Synthetic shape transformation data

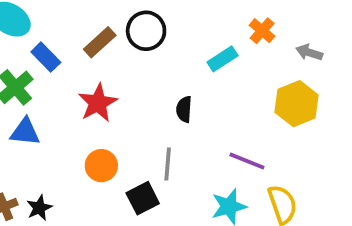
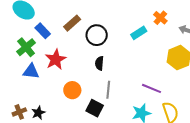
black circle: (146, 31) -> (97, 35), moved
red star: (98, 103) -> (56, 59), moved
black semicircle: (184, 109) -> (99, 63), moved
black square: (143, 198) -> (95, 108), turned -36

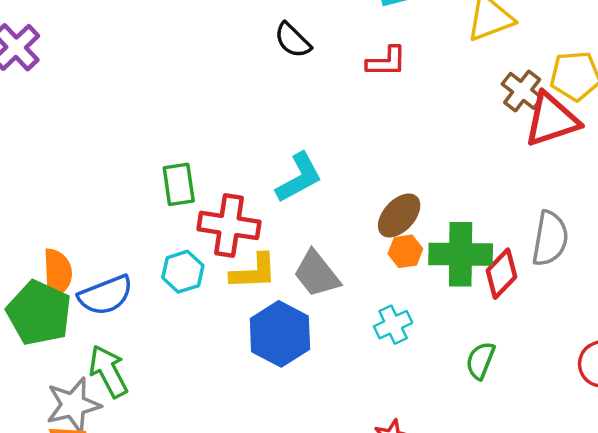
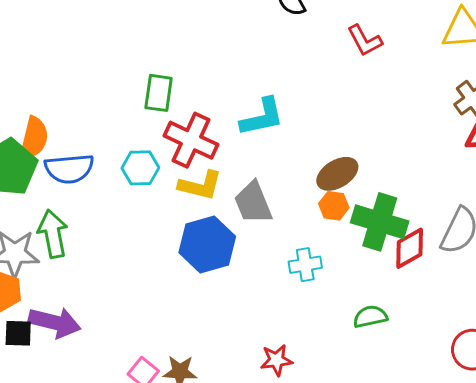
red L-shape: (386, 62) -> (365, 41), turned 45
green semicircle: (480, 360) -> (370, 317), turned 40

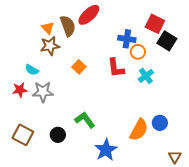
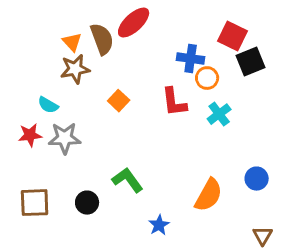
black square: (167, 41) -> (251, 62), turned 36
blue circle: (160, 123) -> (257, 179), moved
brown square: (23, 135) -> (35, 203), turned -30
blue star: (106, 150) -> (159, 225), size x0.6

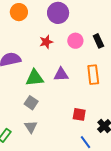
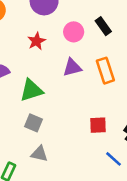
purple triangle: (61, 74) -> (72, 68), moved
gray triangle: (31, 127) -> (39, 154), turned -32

...

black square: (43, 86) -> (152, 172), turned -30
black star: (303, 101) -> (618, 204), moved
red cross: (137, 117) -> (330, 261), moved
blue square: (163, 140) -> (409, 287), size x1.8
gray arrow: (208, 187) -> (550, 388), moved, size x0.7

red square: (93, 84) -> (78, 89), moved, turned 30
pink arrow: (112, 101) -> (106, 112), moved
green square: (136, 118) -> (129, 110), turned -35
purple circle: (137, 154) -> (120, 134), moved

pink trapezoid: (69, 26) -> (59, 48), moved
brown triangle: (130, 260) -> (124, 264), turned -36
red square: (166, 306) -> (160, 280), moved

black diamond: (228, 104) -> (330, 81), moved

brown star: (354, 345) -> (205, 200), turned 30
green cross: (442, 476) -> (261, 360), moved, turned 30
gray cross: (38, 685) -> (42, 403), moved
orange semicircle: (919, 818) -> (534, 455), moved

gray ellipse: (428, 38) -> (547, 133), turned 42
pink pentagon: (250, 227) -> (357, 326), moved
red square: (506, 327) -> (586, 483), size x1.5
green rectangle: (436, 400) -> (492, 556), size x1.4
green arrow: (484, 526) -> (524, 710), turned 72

◆ TASK TO COMPLETE
Begin with the line above that has "pink arrow: (112, 101) -> (106, 112), moved" and continue through the line that has "red square: (506, 327)", setting each one down exactly. Stop there.

◆ WORKED SOLUTION
pink arrow: (112, 101) -> (106, 112), moved
green square: (136, 118) -> (129, 110), turned -35
purple circle: (137, 154) -> (120, 134), moved

pink trapezoid: (69, 26) -> (59, 48), moved
brown triangle: (130, 260) -> (124, 264), turned -36
red square: (166, 306) -> (160, 280), moved

black diamond: (228, 104) -> (330, 81), moved

brown star: (354, 345) -> (205, 200), turned 30
green cross: (442, 476) -> (261, 360), moved, turned 30
gray cross: (38, 685) -> (42, 403), moved
orange semicircle: (919, 818) -> (534, 455), moved

gray ellipse: (428, 38) -> (547, 133), turned 42
pink pentagon: (250, 227) -> (357, 326), moved
red square: (506, 327) -> (586, 483), size x1.5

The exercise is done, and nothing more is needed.